> **HOW TO COMPLETE THIS TASK**:
In the entries below, find every line holding the string "green" and collect it.
RECORDS FOR THE EXERCISE Block Start
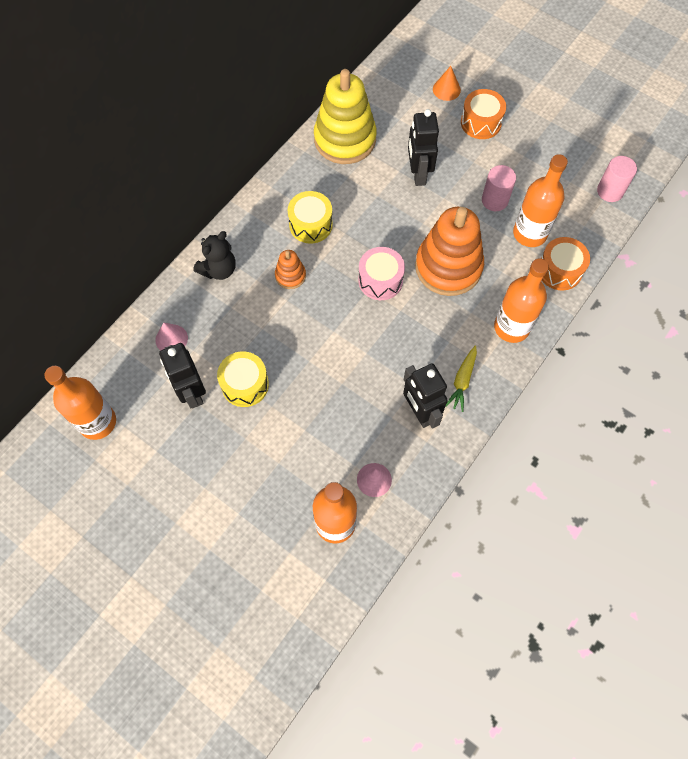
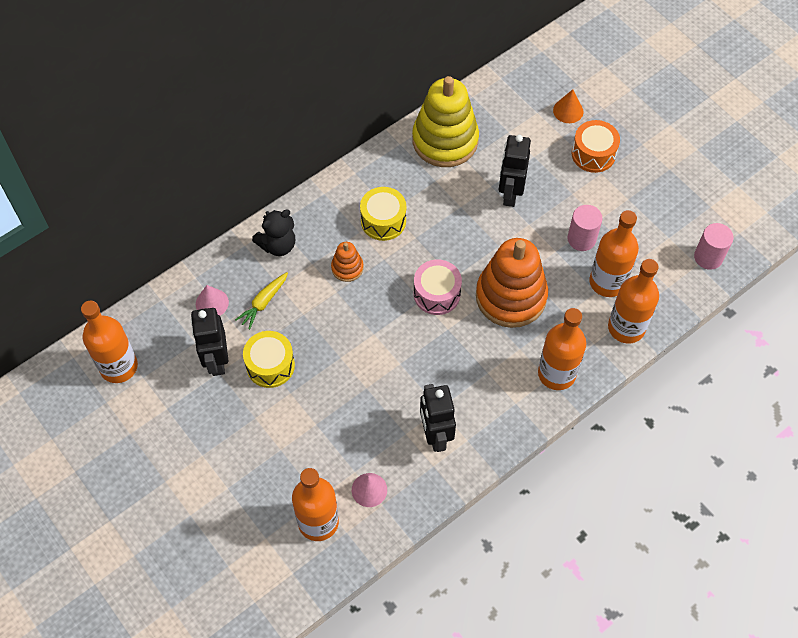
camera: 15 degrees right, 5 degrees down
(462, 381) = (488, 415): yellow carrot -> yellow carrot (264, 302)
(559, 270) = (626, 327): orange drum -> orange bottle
RECORDS FOR THE EXERCISE Block End
RECORDS FOR THE EXERCISE Block Start
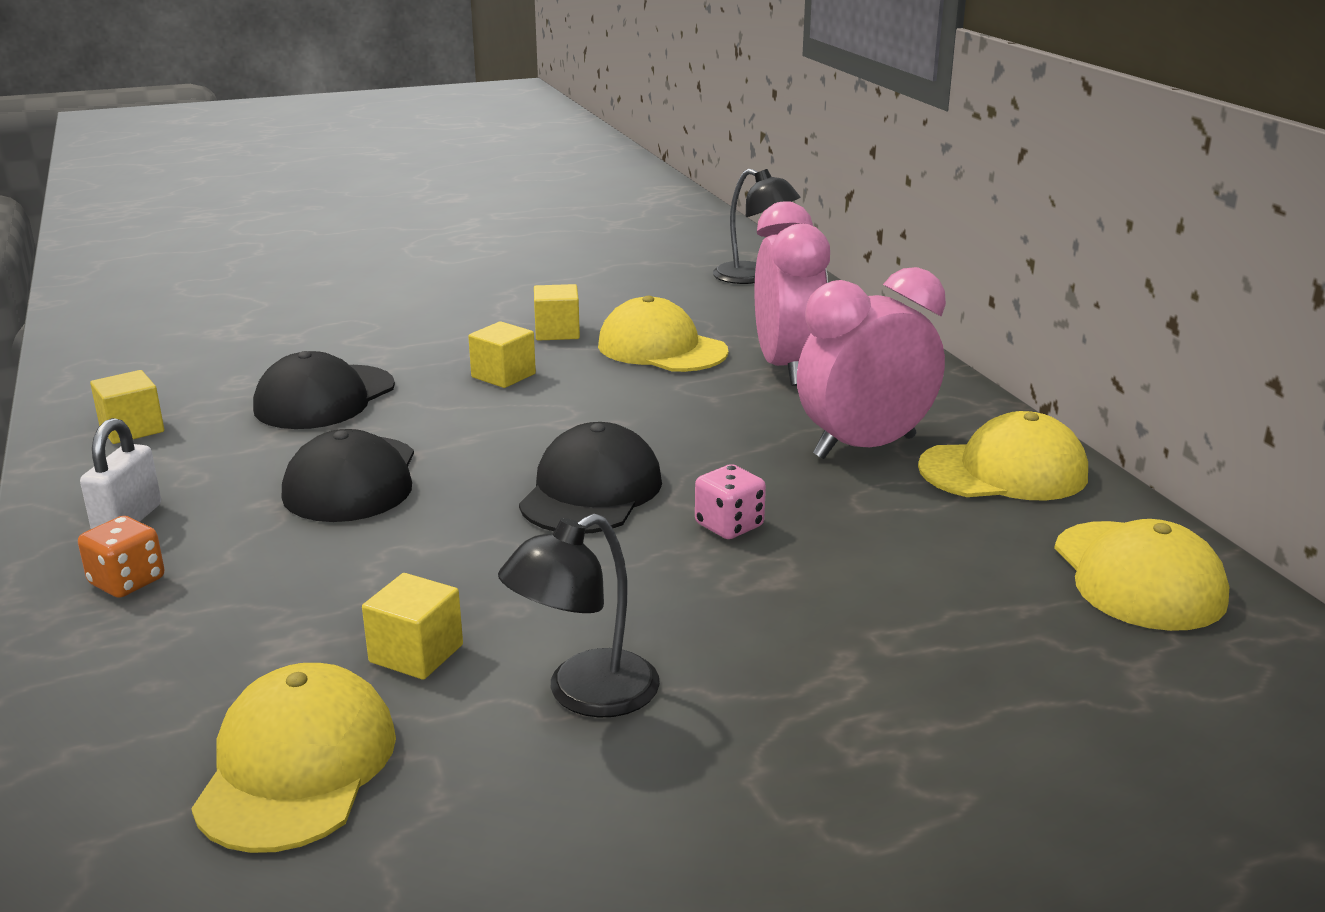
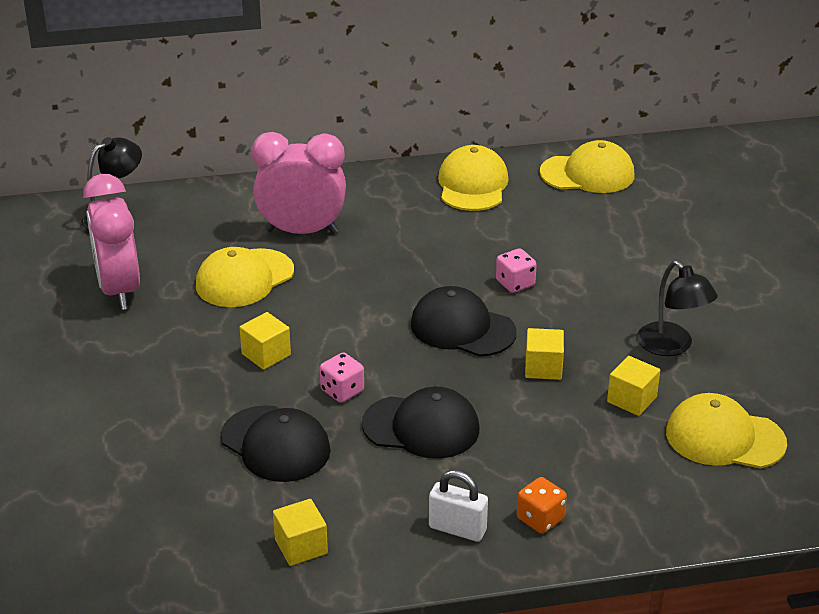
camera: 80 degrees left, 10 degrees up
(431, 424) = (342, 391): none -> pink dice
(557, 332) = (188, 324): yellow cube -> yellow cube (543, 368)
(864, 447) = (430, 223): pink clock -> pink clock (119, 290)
RECORDS FOR THE EXERCISE Block End
RECORDS FOR THE EXERCISE Block Start
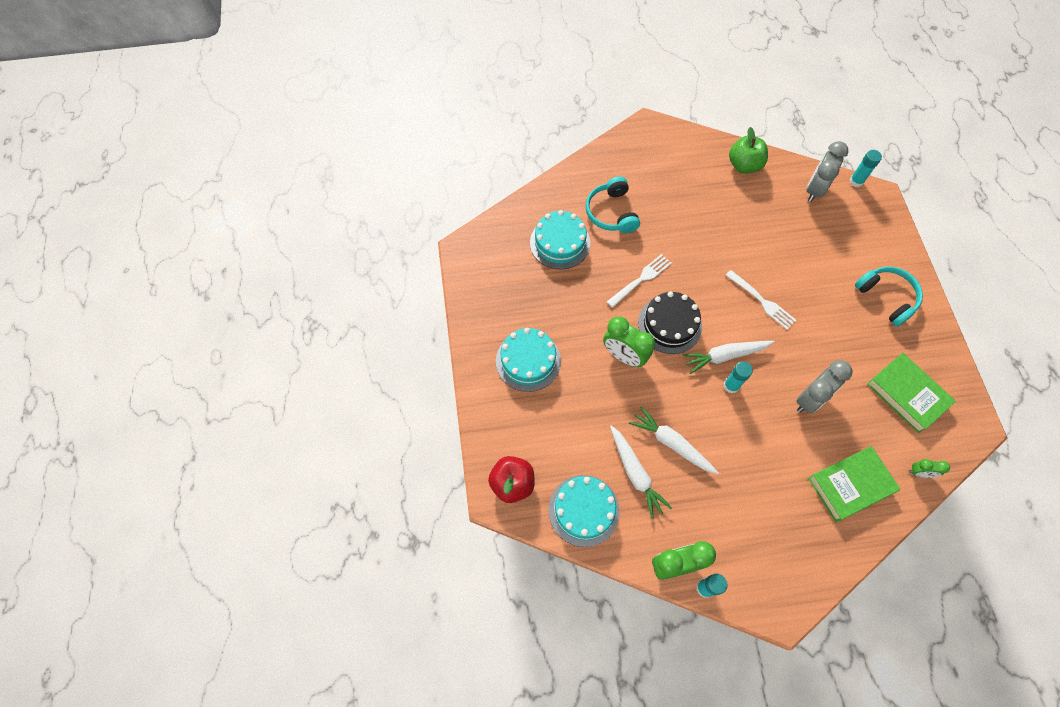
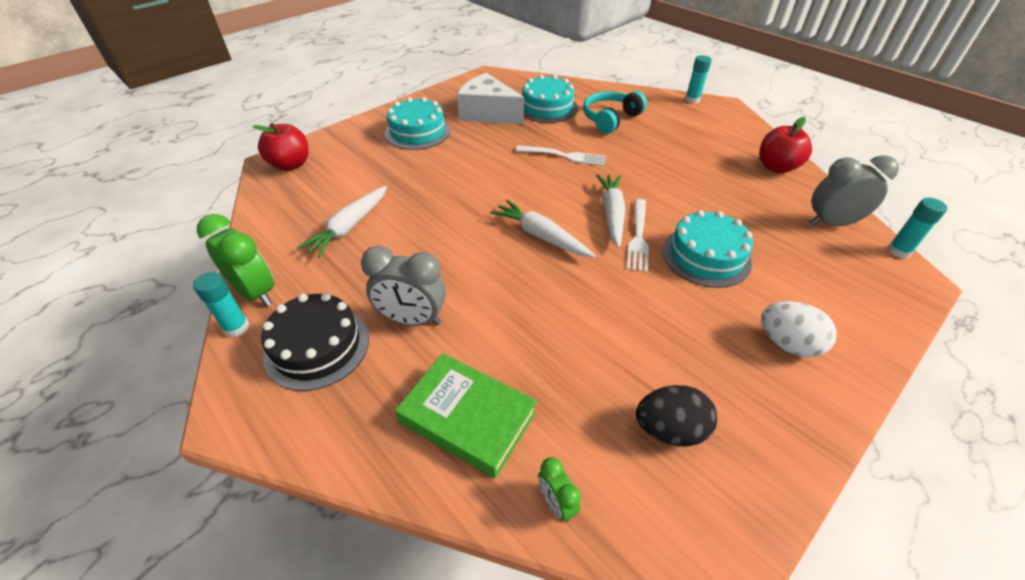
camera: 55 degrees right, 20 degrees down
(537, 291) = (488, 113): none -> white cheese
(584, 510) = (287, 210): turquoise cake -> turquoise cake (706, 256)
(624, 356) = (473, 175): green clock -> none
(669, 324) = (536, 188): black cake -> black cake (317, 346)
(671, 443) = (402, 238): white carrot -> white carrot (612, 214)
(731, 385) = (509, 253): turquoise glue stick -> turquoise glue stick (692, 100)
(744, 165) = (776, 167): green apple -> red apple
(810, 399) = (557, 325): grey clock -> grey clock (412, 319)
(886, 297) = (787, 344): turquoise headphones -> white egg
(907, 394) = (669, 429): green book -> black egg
RECORDS FOR THE EXERCISE Block End
> **RESPONSE TO THIS TASK**:
(624, 356) = (473, 175): green clock -> none
(744, 165) = (776, 167): green apple -> red apple
(907, 394) = (669, 429): green book -> black egg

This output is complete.